:: Task to carry out ::
Repeat the data below in full. Pictures must not be part of the copy.

:: Collected data ::

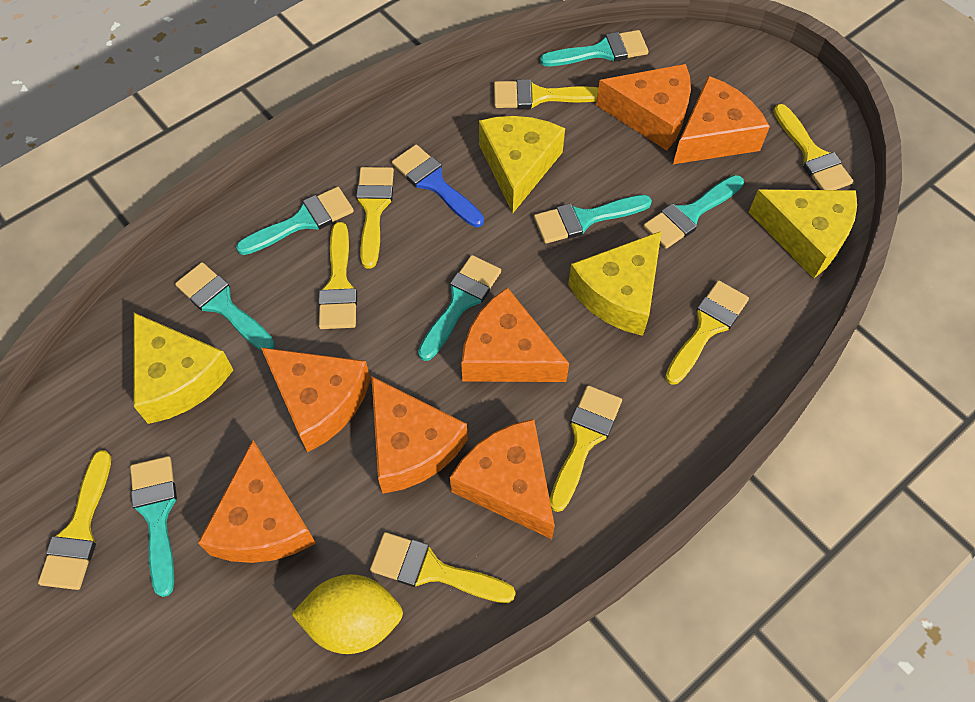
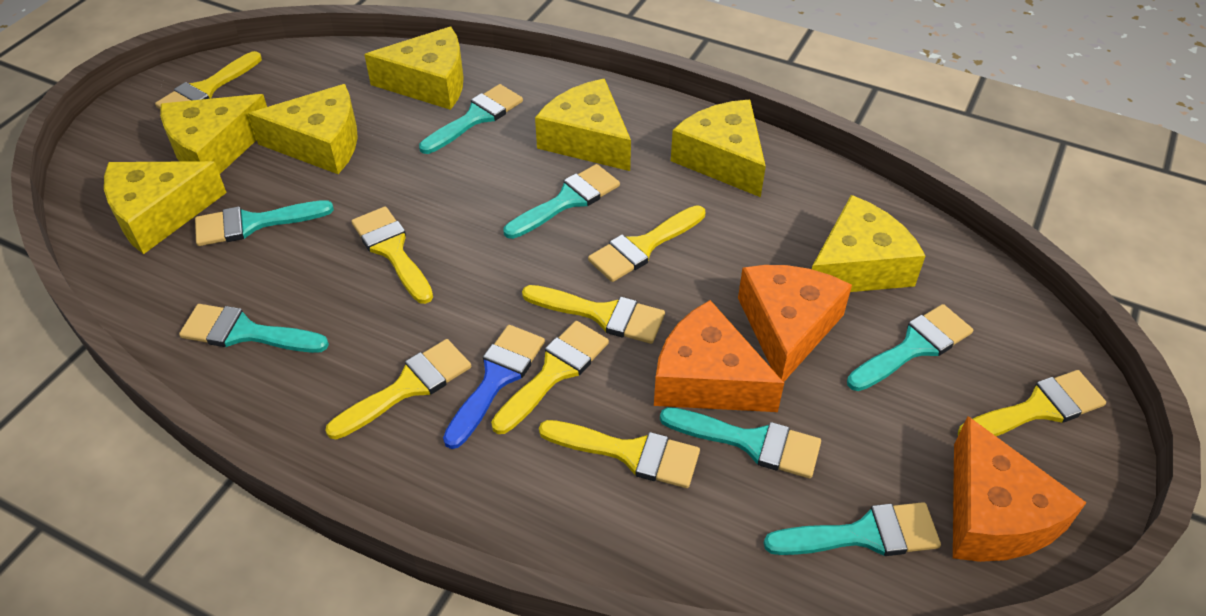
orange cheese: 7 -> 3
yellow cheese: 4 -> 7
yellow lemon: 1 -> 0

:: Answer to this problem ::
orange cheese: 7 -> 3
yellow cheese: 4 -> 7
yellow lemon: 1 -> 0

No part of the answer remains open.